** THE DATA follows **

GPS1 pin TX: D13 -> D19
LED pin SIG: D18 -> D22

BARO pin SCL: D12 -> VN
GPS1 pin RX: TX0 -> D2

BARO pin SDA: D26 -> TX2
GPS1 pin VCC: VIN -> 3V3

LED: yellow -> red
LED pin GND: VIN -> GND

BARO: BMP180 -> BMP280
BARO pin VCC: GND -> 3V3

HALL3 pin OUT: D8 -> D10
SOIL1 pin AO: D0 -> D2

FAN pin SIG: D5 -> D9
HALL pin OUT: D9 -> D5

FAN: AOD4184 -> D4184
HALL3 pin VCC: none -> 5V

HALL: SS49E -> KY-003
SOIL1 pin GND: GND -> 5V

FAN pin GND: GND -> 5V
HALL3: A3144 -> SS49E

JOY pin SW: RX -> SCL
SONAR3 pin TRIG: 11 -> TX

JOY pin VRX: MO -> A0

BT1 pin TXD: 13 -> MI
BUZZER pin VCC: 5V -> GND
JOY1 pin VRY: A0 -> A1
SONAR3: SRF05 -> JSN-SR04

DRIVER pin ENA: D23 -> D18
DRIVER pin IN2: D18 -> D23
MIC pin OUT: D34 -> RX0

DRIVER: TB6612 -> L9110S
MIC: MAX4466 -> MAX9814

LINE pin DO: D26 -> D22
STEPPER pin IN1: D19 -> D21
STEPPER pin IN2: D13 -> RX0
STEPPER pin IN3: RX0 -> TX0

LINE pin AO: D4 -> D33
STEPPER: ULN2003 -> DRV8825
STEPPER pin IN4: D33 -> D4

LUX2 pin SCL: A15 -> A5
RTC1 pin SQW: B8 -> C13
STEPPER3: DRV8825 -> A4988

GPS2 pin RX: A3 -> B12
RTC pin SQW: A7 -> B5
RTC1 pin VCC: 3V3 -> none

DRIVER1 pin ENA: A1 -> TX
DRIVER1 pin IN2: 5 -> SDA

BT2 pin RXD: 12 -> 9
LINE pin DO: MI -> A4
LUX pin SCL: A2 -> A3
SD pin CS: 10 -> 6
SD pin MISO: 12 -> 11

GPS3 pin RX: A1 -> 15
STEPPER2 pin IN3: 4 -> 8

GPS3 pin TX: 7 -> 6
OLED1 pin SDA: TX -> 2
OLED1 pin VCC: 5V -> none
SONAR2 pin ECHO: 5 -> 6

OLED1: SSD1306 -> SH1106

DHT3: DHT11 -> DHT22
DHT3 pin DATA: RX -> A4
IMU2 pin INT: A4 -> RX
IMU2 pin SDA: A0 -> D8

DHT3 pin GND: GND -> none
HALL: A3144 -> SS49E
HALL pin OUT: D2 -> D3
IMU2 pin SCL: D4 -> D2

** End of THE DATA **

- **YOUR ASSIGNMENT**
Every entry must be output again exactly as it was given.

- **RESULT OF THIS EXERCISE**
GPS1 pin TX: D13 -> D19
LED pin SIG: D18 -> D22

BARO pin SCL: D12 -> VN
GPS1 pin RX: TX0 -> D2

BARO pin SDA: D26 -> TX2
GPS1 pin VCC: VIN -> 3V3

LED: yellow -> red
LED pin GND: VIN -> GND

BARO: BMP180 -> BMP280
BARO pin VCC: GND -> 3V3

HALL3 pin OUT: D8 -> D10
SOIL1 pin AO: D0 -> D2

FAN pin SIG: D5 -> D9
HALL pin OUT: D9 -> D5

FAN: AOD4184 -> D4184
HALL3 pin VCC: none -> 5V

HALL: SS49E -> KY-003
SOIL1 pin GND: GND -> 5V

FAN pin GND: GND -> 5V
HALL3: A3144 -> SS49E

JOY pin SW: RX -> SCL
SONAR3 pin TRIG: 11 -> TX

JOY pin VRX: MO -> A0

BT1 pin TXD: 13 -> MI
BUZZER pin VCC: 5V -> GND
JOY1 pin VRY: A0 -> A1
SONAR3: SRF05 -> JSN-SR04

DRIVER pin ENA: D23 -> D18
DRIVER pin IN2: D18 -> D23
MIC pin OUT: D34 -> RX0

DRIVER: TB6612 -> L9110S
MIC: MAX4466 -> MAX9814

LINE pin DO: D26 -> D22
STEPPER pin IN1: D19 -> D21
STEPPER pin IN2: D13 -> RX0
STEPPER pin IN3: RX0 -> TX0

LINE pin AO: D4 -> D33
STEPPER: ULN2003 -> DRV8825
STEPPER pin IN4: D33 -> D4

LUX2 pin SCL: A15 -> A5
RTC1 pin SQW: B8 -> C13
STEPPER3: DRV8825 -> A4988

GPS2 pin RX: A3 -> B12
RTC pin SQW: A7 -> B5
RTC1 pin VCC: 3V3 -> none

DRIVER1 pin ENA: A1 -> TX
DRIVER1 pin IN2: 5 -> SDA

BT2 pin RXD: 12 -> 9
LINE pin DO: MI -> A4
LUX pin SCL: A2 -> A3
SD pin CS: 10 -> 6
SD pin MISO: 12 -> 11

GPS3 pin RX: A1 -> 15
STEPPER2 pin IN3: 4 -> 8

GPS3 pin TX: 7 -> 6
OLED1 pin SDA: TX -> 2
OLED1 pin VCC: 5V -> none
SONAR2 pin ECHO: 5 -> 6

OLED1: SSD1306 -> SH1106

DHT3: DHT11 -> DHT22
DHT3 pin DATA: RX -> A4
IMU2 pin INT: A4 -> RX
IMU2 pin SDA: A0 -> D8

DHT3 pin GND: GND -> none
HALL: A3144 -> SS49E
HALL pin OUT: D2 -> D3
IMU2 pin SCL: D4 -> D2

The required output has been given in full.